(The data)

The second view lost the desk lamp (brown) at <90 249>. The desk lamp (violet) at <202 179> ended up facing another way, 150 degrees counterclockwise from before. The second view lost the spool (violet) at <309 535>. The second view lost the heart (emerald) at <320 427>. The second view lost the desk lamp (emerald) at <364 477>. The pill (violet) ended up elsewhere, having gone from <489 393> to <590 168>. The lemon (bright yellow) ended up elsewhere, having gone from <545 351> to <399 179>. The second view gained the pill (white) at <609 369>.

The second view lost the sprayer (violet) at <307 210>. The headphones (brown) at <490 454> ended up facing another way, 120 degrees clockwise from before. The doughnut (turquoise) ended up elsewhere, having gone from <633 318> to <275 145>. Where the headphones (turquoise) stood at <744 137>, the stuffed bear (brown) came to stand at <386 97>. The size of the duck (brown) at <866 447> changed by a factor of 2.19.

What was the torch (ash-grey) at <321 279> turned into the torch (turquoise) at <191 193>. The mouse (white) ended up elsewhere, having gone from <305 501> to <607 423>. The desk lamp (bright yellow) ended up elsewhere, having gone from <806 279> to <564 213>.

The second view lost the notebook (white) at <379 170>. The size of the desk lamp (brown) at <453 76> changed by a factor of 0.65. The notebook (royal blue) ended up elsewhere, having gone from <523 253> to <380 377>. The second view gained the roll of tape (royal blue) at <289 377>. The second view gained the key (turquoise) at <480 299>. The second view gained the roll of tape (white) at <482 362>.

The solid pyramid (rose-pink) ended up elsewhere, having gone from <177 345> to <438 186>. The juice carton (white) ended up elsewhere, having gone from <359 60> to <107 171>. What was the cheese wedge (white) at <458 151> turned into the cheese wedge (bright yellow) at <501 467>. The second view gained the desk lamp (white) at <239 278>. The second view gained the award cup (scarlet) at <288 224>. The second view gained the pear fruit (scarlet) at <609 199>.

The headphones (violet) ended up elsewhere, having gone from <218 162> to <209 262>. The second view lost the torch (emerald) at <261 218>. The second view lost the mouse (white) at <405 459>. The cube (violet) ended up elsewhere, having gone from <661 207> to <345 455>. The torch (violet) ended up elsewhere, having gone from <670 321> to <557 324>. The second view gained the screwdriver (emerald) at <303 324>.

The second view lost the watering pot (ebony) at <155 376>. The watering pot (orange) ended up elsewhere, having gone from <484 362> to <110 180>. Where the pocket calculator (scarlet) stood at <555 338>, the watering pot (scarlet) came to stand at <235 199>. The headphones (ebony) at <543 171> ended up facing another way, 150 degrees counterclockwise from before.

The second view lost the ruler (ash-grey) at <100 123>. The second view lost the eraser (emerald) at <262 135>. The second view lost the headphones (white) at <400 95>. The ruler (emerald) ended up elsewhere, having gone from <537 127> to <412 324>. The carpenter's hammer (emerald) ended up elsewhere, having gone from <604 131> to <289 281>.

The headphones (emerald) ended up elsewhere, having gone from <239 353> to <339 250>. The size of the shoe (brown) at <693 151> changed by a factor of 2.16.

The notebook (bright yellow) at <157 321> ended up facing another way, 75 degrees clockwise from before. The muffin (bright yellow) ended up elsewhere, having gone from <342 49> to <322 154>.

(End The data)

[What the task asks] Copy every entry above word for word.

[Solved problem]
The second view lost the desk lamp (brown) at <90 249>. The desk lamp (violet) at <202 179> ended up facing another way, 150 degrees counterclockwise from before. The second view lost the spool (violet) at <309 535>. The second view lost the heart (emerald) at <320 427>. The second view lost the desk lamp (emerald) at <364 477>. The pill (violet) ended up elsewhere, having gone from <489 393> to <590 168>. The lemon (bright yellow) ended up elsewhere, having gone from <545 351> to <399 179>. The second view gained the pill (white) at <609 369>.

The second view lost the sprayer (violet) at <307 210>. The headphones (brown) at <490 454> ended up facing another way, 120 degrees clockwise from before. The doughnut (turquoise) ended up elsewhere, having gone from <633 318> to <275 145>. Where the headphones (turquoise) stood at <744 137>, the stuffed bear (brown) came to stand at <386 97>. The size of the duck (brown) at <866 447> changed by a factor of 2.19.

What was the torch (ash-grey) at <321 279> turned into the torch (turquoise) at <191 193>. The mouse (white) ended up elsewhere, having gone from <305 501> to <607 423>. The desk lamp (bright yellow) ended up elsewhere, having gone from <806 279> to <564 213>.

The second view lost the notebook (white) at <379 170>. The size of the desk lamp (brown) at <453 76> changed by a factor of 0.65. The notebook (royal blue) ended up elsewhere, having gone from <523 253> to <380 377>. The second view gained the roll of tape (royal blue) at <289 377>. The second view gained the key (turquoise) at <480 299>. The second view gained the roll of tape (white) at <482 362>.

The solid pyramid (rose-pink) ended up elsewhere, having gone from <177 345> to <438 186>. The juice carton (white) ended up elsewhere, having gone from <359 60> to <107 171>. What was the cheese wedge (white) at <458 151> turned into the cheese wedge (bright yellow) at <501 467>. The second view gained the desk lamp (white) at <239 278>. The second view gained the award cup (scarlet) at <288 224>. The second view gained the pear fruit (scarlet) at <609 199>.

The headphones (violet) ended up elsewhere, having gone from <218 162> to <209 262>. The second view lost the torch (emerald) at <261 218>. The second view lost the mouse (white) at <405 459>. The cube (violet) ended up elsewhere, having gone from <661 207> to <345 455>. The torch (violet) ended up elsewhere, having gone from <670 321> to <557 324>. The second view gained the screwdriver (emerald) at <303 324>.

The second view lost the watering pot (ebony) at <155 376>. The watering pot (orange) ended up elsewhere, having gone from <484 362> to <110 180>. Where the pocket calculator (scarlet) stood at <555 338>, the watering pot (scarlet) came to stand at <235 199>. The headphones (ebony) at <543 171> ended up facing another way, 150 degrees counterclockwise from before.

The second view lost the ruler (ash-grey) at <100 123>. The second view lost the eraser (emerald) at <262 135>. The second view lost the headphones (white) at <400 95>. The ruler (emerald) ended up elsewhere, having gone from <537 127> to <412 324>. The carpenter's hammer (emerald) ended up elsewhere, having gone from <604 131> to <289 281>.

The headphones (emerald) ended up elsewhere, having gone from <239 353> to <339 250>. The size of the shoe (brown) at <693 151> changed by a factor of 2.16.

The notebook (bright yellow) at <157 321> ended up facing another way, 75 degrees clockwise from before. The muffin (bright yellow) ended up elsewhere, having gone from <342 49> to <322 154>.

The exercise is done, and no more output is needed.